### WHAT YOU ARE ASKED TO DO
Set down all of the records below exactly, please, omitting the images.

### RECORD EXTRACTS
-- -- --

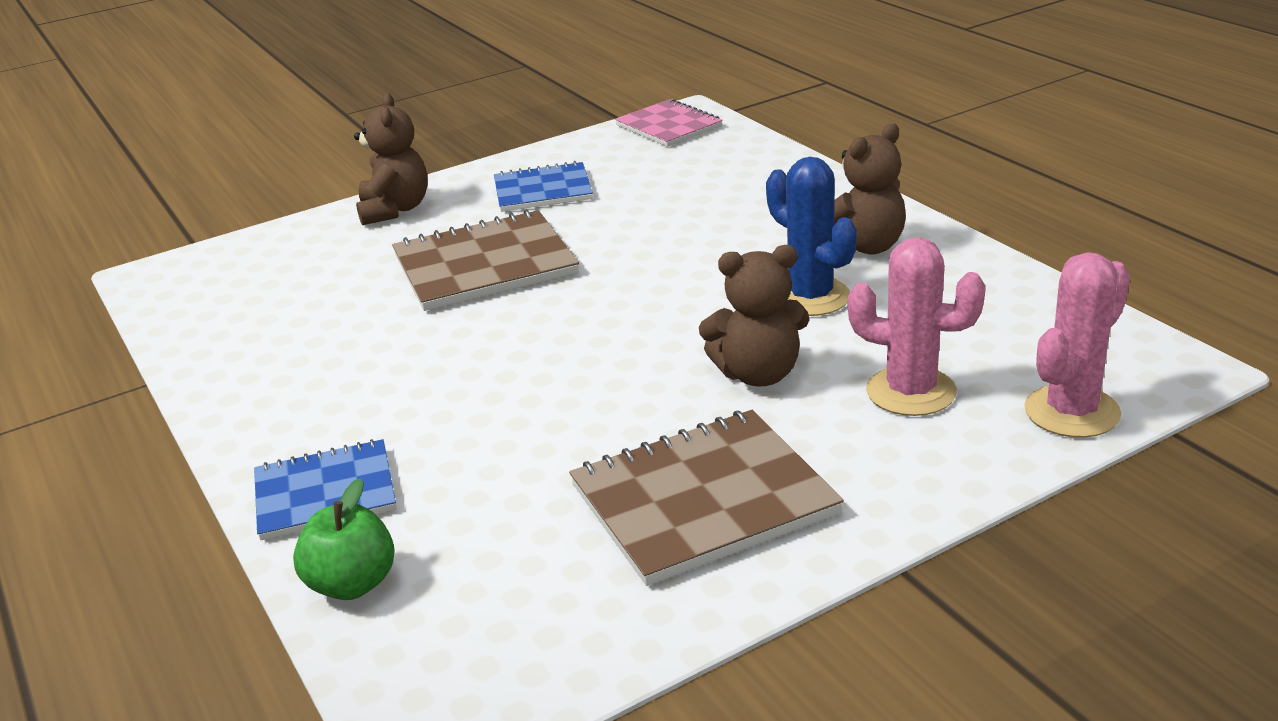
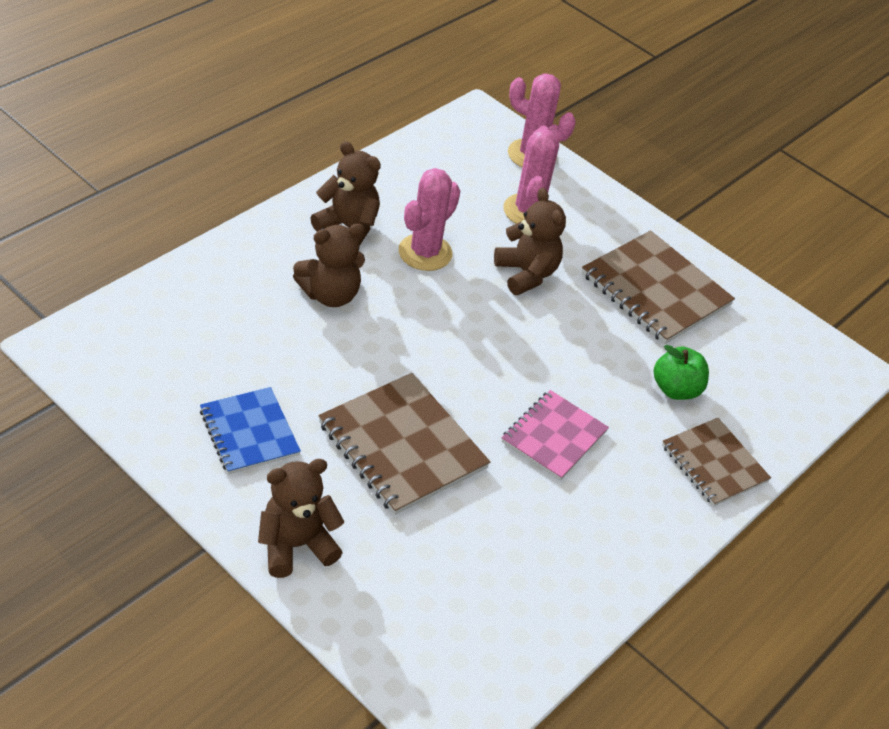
camera: 115 degrees left, 15 degrees up
blue notebook [254,439,396,540] -> brown notebook [662,418,771,507]
green apple [293,478,395,600] -> green apple moved to [654,345,709,400]
pink notebook [615,99,723,147] -> pink notebook moved to [502,390,609,480]
blue cactus [766,157,857,316] -> pink cactus [399,168,460,271]
none -> brown teddy bear [293,224,365,307]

-- -- --

### RESPONSE TO THIS TASK
camera: 115 degrees left, 15 degrees up
blue notebook [254,439,396,540] -> brown notebook [662,418,771,507]
green apple [293,478,395,600] -> green apple moved to [654,345,709,400]
pink notebook [615,99,723,147] -> pink notebook moved to [502,390,609,480]
blue cactus [766,157,857,316] -> pink cactus [399,168,460,271]
none -> brown teddy bear [293,224,365,307]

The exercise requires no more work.